### Exercise instructions
Reproduce the entries below character for character.

### Material for the task
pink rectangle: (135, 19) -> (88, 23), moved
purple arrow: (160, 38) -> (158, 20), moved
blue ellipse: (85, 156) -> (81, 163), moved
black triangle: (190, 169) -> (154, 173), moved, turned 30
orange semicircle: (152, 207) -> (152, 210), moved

### Exercise output
pink rectangle: (135, 19) -> (88, 23), moved
purple arrow: (160, 38) -> (158, 20), moved
blue ellipse: (85, 156) -> (81, 163), moved
black triangle: (190, 169) -> (154, 173), moved, turned 30
orange semicircle: (152, 207) -> (152, 210), moved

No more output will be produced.